[[ Dataset extract, beginning ]]
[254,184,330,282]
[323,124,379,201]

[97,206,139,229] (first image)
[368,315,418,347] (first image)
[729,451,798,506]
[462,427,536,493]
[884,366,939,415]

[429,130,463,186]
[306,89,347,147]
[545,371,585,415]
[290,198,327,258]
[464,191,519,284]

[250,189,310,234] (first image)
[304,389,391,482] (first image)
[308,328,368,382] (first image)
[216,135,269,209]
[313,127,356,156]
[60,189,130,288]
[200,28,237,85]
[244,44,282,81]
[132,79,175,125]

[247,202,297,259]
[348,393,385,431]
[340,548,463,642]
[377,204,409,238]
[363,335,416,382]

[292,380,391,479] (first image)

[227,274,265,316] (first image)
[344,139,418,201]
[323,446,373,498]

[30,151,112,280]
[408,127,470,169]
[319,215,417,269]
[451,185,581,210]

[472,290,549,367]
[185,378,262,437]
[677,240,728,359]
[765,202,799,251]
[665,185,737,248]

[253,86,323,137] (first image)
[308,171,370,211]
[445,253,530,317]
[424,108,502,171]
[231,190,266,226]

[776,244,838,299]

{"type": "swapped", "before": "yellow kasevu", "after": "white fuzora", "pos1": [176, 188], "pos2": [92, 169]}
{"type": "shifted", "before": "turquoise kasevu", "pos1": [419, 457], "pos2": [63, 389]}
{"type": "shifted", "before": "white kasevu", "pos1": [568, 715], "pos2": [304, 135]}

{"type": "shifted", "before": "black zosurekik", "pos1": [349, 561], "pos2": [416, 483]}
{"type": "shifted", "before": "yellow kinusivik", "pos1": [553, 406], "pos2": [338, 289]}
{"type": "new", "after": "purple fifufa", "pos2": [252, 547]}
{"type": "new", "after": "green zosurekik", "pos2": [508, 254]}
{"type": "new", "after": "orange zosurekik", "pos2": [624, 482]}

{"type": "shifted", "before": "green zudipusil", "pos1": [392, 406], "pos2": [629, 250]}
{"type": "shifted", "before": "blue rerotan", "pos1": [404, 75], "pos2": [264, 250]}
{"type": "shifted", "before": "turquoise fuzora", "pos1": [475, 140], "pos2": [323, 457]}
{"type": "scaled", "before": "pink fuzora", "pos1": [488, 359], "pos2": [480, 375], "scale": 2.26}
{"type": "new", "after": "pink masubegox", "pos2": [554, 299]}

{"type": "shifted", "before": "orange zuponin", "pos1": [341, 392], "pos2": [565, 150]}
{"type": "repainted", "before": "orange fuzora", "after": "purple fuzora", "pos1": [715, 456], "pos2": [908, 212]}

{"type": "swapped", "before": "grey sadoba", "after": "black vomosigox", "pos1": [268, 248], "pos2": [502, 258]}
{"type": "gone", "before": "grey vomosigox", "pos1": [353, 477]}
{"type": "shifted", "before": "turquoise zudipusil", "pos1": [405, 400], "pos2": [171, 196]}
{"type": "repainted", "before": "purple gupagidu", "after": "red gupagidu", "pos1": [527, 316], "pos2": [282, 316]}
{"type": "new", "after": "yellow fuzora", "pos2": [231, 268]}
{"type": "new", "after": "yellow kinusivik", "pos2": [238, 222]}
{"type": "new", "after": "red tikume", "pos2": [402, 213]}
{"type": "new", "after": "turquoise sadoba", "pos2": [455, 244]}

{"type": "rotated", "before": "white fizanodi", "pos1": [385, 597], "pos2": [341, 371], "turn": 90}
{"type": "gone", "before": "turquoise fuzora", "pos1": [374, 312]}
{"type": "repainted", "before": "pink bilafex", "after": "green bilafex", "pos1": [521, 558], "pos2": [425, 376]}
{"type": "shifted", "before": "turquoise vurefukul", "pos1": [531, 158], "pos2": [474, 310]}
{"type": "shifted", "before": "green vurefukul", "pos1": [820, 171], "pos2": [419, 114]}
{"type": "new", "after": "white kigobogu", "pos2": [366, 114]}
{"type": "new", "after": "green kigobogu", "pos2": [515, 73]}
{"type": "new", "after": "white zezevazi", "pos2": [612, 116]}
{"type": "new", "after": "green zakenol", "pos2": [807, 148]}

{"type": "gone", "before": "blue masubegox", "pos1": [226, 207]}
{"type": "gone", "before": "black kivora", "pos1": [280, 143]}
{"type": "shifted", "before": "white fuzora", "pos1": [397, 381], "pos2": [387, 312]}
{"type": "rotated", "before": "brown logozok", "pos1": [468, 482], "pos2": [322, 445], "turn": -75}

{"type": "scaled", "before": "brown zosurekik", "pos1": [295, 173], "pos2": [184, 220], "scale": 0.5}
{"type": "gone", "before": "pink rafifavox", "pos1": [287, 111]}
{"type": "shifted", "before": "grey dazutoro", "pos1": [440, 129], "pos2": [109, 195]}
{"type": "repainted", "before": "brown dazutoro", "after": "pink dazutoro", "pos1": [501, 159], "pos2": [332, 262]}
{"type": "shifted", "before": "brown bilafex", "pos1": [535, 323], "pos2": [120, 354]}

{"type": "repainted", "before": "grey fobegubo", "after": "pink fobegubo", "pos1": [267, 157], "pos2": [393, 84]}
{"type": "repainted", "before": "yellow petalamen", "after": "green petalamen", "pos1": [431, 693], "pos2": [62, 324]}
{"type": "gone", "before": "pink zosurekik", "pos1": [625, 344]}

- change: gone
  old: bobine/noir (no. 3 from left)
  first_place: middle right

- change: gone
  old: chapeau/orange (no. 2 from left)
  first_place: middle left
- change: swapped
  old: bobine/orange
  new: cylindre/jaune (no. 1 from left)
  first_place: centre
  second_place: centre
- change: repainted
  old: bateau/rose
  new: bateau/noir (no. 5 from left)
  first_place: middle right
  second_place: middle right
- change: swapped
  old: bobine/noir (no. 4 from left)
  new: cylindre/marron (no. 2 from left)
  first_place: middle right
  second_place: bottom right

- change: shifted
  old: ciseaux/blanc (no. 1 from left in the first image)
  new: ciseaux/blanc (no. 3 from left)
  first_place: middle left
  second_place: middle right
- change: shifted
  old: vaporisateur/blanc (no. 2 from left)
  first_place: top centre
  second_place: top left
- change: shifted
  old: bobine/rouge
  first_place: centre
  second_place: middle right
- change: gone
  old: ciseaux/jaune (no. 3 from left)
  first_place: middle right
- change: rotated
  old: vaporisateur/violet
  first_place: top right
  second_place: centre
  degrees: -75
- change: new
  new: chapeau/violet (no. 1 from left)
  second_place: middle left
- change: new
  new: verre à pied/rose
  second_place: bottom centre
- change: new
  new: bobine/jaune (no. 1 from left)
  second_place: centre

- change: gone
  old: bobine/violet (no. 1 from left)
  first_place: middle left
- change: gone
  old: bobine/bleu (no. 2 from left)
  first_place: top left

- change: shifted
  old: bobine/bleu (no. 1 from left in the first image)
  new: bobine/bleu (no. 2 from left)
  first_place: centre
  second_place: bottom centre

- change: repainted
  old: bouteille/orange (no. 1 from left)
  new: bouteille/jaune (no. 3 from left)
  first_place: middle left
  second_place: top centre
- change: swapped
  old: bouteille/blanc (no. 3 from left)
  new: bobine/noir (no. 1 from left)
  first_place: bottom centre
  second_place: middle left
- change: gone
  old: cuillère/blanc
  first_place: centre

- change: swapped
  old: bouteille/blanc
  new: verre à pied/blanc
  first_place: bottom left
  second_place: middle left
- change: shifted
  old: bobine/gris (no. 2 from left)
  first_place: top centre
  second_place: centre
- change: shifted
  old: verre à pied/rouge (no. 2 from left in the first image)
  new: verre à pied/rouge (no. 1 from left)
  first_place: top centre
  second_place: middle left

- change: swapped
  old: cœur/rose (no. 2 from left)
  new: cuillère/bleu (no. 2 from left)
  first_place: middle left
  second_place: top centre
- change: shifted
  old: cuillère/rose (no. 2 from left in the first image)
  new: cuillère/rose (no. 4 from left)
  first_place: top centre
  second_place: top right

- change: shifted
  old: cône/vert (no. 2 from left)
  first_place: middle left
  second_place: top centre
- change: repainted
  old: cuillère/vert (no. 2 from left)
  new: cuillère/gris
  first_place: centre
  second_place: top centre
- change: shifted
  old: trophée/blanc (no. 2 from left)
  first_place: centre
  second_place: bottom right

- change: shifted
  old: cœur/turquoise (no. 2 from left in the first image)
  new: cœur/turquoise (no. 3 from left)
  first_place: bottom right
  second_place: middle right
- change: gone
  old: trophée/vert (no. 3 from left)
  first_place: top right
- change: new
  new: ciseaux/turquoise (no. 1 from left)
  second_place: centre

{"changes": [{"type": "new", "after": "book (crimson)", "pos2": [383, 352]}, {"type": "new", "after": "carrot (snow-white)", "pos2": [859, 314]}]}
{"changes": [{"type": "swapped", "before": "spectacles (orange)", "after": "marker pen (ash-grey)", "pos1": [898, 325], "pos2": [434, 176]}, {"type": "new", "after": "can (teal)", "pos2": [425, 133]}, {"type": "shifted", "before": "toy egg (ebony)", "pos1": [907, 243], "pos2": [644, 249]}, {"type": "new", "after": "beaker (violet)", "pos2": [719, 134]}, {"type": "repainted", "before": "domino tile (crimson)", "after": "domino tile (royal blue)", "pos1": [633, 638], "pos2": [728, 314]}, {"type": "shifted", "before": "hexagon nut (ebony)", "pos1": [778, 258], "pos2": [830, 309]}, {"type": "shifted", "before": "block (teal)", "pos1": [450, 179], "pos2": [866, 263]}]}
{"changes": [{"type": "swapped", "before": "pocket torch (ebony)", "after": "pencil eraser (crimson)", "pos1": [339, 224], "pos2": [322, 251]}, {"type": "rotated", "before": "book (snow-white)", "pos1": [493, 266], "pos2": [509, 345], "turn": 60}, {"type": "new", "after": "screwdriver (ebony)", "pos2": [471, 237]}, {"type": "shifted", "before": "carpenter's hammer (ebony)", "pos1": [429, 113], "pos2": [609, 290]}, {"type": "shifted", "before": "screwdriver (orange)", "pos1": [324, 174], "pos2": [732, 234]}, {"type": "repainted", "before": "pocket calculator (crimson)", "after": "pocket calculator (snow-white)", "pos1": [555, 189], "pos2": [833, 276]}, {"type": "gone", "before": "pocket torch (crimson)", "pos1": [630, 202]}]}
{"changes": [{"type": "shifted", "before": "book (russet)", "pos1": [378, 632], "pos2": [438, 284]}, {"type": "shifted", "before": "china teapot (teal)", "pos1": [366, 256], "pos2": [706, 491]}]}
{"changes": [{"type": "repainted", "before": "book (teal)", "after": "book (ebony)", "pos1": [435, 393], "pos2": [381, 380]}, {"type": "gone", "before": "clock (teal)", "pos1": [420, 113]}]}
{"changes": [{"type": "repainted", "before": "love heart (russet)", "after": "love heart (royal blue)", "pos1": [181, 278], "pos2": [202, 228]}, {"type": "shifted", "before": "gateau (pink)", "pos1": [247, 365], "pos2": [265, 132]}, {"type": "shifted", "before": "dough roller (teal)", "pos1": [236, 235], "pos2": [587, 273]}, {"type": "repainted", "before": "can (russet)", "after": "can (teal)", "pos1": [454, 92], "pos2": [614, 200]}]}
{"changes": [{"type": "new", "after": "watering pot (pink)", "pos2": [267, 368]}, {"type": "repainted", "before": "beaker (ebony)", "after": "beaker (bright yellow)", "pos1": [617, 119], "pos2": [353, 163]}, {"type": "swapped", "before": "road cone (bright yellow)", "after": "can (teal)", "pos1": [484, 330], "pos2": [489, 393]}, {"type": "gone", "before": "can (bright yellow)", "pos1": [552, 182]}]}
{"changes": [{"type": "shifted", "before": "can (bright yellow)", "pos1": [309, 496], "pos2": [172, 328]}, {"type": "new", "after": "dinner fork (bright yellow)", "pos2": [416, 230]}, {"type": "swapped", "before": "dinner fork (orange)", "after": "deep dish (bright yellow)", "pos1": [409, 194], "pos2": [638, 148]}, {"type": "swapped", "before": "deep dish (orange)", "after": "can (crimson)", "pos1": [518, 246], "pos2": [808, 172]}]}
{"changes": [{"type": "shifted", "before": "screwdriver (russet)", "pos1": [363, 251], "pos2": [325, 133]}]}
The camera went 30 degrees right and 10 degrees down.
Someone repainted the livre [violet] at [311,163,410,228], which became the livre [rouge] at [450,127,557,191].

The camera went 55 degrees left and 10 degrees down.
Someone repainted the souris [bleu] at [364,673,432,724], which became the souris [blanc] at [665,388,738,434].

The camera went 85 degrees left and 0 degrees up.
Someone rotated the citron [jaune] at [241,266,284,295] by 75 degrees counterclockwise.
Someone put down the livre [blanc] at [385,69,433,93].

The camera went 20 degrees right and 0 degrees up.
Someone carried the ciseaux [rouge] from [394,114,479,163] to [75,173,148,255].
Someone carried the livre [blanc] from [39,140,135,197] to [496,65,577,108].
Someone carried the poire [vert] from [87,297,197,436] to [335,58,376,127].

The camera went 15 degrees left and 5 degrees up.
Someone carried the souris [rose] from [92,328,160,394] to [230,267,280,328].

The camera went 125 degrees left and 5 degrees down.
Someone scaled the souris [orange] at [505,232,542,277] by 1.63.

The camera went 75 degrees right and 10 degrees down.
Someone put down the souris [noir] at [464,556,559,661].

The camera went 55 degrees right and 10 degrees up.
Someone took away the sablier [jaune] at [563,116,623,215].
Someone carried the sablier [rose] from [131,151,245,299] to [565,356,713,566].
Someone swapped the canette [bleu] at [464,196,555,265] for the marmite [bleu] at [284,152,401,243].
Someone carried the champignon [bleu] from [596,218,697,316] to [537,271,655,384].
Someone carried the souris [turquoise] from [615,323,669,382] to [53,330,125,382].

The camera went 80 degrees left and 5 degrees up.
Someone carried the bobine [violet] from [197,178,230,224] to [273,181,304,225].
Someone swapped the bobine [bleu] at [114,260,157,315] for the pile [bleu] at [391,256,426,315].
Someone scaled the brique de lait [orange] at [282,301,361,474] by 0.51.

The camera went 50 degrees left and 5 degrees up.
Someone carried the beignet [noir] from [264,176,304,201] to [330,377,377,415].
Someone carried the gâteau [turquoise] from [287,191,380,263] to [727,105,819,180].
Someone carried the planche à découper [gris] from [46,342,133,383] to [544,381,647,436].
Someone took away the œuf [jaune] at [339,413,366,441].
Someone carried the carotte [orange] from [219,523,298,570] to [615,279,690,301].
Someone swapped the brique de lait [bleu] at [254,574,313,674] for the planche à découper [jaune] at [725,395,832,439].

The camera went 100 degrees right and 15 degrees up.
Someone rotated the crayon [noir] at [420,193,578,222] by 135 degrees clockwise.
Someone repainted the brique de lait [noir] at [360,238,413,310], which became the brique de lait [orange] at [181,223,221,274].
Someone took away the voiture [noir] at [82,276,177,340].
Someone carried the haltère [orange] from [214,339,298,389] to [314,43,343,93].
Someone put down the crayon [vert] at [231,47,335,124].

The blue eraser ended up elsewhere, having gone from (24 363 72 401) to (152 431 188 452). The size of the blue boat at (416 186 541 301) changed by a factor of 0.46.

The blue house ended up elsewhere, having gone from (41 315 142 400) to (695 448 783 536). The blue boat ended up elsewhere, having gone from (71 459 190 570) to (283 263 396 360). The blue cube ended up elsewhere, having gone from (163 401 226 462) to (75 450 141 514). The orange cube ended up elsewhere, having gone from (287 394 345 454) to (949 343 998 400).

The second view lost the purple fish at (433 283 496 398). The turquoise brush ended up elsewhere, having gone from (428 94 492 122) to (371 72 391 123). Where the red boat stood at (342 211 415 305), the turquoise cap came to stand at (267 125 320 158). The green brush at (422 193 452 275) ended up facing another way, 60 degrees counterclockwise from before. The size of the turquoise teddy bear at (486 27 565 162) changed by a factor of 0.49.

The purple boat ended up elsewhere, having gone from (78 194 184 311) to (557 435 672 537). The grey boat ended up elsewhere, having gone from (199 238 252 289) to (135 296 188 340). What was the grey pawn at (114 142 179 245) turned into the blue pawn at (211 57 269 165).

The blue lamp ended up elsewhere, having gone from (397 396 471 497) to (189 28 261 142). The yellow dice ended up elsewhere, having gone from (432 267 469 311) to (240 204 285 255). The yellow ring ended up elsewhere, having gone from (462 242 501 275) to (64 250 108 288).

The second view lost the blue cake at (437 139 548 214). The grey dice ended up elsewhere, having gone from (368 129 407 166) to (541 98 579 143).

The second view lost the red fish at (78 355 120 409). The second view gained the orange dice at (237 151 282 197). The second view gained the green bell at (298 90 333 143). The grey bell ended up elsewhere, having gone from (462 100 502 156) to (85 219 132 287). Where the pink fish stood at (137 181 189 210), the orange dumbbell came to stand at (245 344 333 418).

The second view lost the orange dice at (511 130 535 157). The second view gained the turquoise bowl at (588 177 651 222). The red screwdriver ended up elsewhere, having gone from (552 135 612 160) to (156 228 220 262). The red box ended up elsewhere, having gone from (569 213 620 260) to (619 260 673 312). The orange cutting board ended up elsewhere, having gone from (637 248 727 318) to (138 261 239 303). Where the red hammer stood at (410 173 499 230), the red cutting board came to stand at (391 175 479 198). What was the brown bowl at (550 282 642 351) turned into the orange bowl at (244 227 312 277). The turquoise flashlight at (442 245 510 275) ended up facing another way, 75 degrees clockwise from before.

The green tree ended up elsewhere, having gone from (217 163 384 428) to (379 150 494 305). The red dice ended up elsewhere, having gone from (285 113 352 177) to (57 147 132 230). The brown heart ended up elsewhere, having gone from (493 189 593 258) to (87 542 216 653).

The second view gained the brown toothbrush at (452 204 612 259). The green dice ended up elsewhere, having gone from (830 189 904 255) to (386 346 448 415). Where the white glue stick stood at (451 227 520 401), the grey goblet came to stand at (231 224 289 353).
[[ Dataset extract, end ]]
## [Your instructions]
Set down, exactly as written, each line of the data from its opening line through the one containing "[776,244,838,299]". Output nothing more.

## [Answer area]
[254,184,330,282]
[323,124,379,201]

[97,206,139,229] (first image)
[368,315,418,347] (first image)
[729,451,798,506]
[462,427,536,493]
[884,366,939,415]

[429,130,463,186]
[306,89,347,147]
[545,371,585,415]
[290,198,327,258]
[464,191,519,284]

[250,189,310,234] (first image)
[304,389,391,482] (first image)
[308,328,368,382] (first image)
[216,135,269,209]
[313,127,356,156]
[60,189,130,288]
[200,28,237,85]
[244,44,282,81]
[132,79,175,125]

[247,202,297,259]
[348,393,385,431]
[340,548,463,642]
[377,204,409,238]
[363,335,416,382]

[292,380,391,479] (first image)

[227,274,265,316] (first image)
[344,139,418,201]
[323,446,373,498]

[30,151,112,280]
[408,127,470,169]
[319,215,417,269]
[451,185,581,210]

[472,290,549,367]
[185,378,262,437]
[677,240,728,359]
[765,202,799,251]
[665,185,737,248]

[253,86,323,137] (first image)
[308,171,370,211]
[445,253,530,317]
[424,108,502,171]
[231,190,266,226]

[776,244,838,299]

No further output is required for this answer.